The records that follow are to be given again exactly. Do not carry over any image.

--

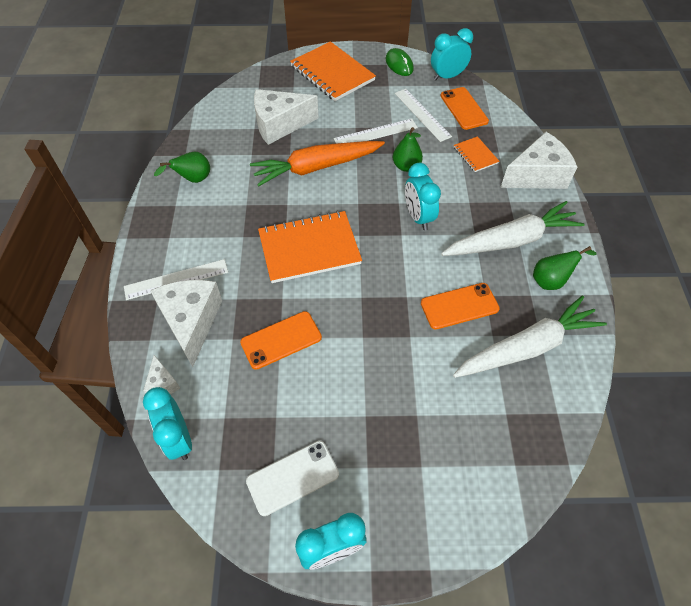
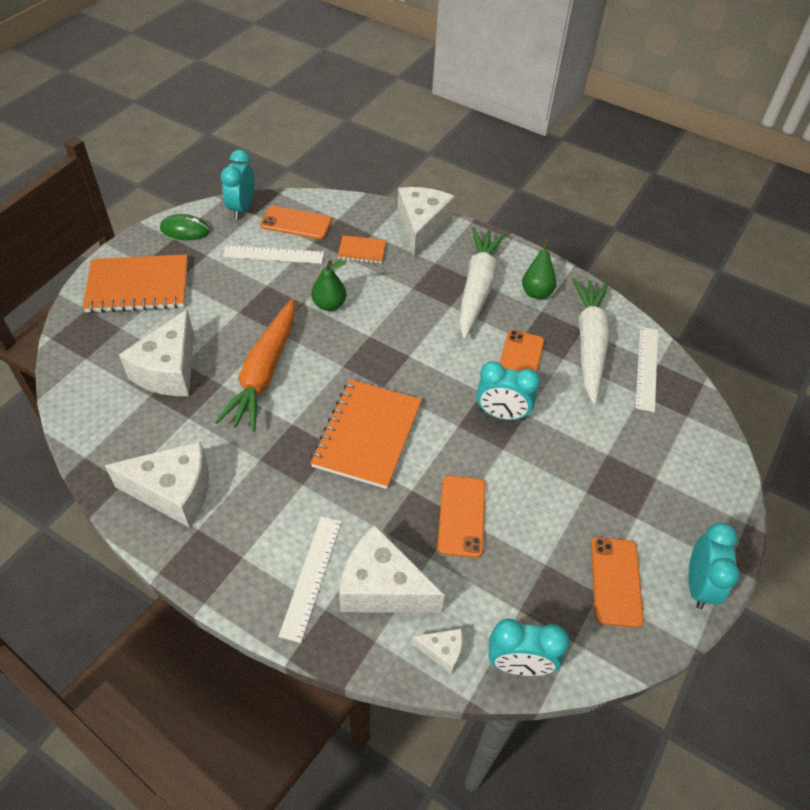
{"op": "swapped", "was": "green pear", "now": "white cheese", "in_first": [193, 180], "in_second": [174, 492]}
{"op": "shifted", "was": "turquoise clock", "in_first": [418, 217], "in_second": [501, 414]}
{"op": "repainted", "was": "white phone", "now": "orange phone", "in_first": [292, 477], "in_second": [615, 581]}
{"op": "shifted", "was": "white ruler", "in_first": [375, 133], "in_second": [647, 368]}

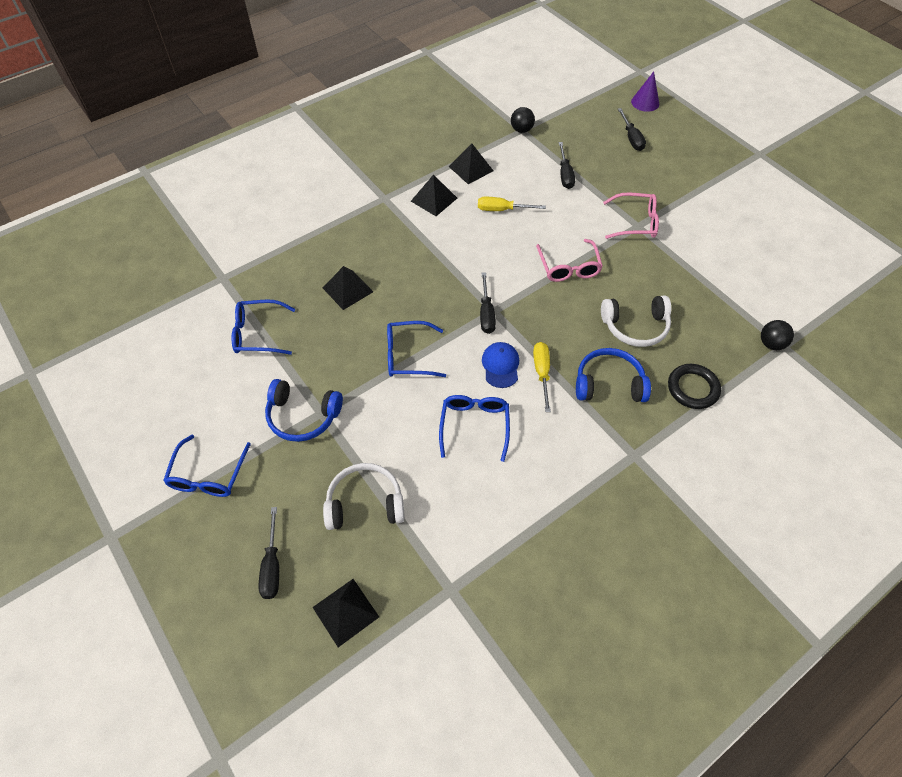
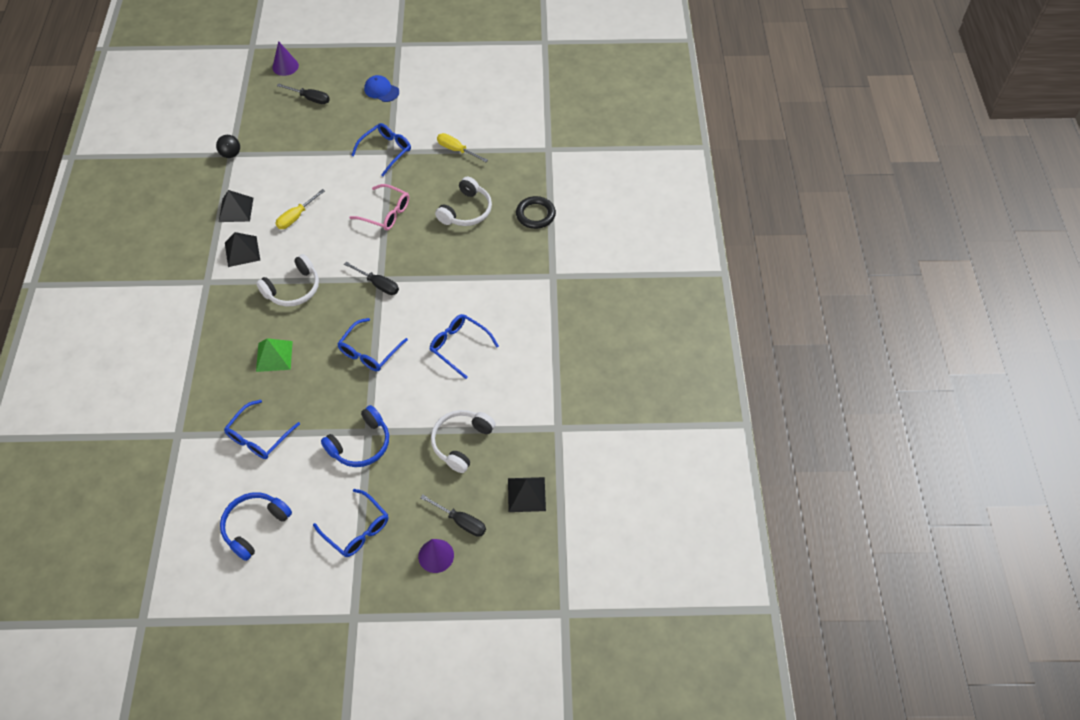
{"op": "shifted", "was": "blue headphones", "in_first": [609, 383], "in_second": [254, 526]}
{"op": "new", "now": "white headphones", "in_second": [293, 289]}
{"op": "repainted", "was": "black pyramid", "now": "green pyramid", "in_first": [347, 289], "in_second": [274, 356]}
{"op": "repainted", "was": "pink glasses", "now": "blue glasses", "in_first": [635, 222], "in_second": [386, 151]}
{"op": "shifted", "was": "blue cap", "in_first": [500, 366], "in_second": [381, 90]}
{"op": "new", "now": "purple cone", "in_second": [436, 555]}
{"op": "shifted", "was": "yellow screwdriver", "in_first": [541, 373], "in_second": [456, 150]}
{"op": "gone", "was": "black screwdriver", "in_first": [565, 174]}
{"op": "gone", "was": "black ball", "in_first": [771, 344]}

--

» **ANSWER BOX**:
{"op": "swapped", "was": "green pear", "now": "white cheese", "in_first": [193, 180], "in_second": [174, 492]}
{"op": "shifted", "was": "turquoise clock", "in_first": [418, 217], "in_second": [501, 414]}
{"op": "repainted", "was": "white phone", "now": "orange phone", "in_first": [292, 477], "in_second": [615, 581]}
{"op": "shifted", "was": "white ruler", "in_first": [375, 133], "in_second": [647, 368]}

{"op": "shifted", "was": "blue headphones", "in_first": [609, 383], "in_second": [254, 526]}
{"op": "new", "now": "white headphones", "in_second": [293, 289]}
{"op": "repainted", "was": "black pyramid", "now": "green pyramid", "in_first": [347, 289], "in_second": [274, 356]}
{"op": "repainted", "was": "pink glasses", "now": "blue glasses", "in_first": [635, 222], "in_second": [386, 151]}
{"op": "shifted", "was": "blue cap", "in_first": [500, 366], "in_second": [381, 90]}
{"op": "new", "now": "purple cone", "in_second": [436, 555]}
{"op": "shifted", "was": "yellow screwdriver", "in_first": [541, 373], "in_second": [456, 150]}
{"op": "gone", "was": "black screwdriver", "in_first": [565, 174]}
{"op": "gone", "was": "black ball", "in_first": [771, 344]}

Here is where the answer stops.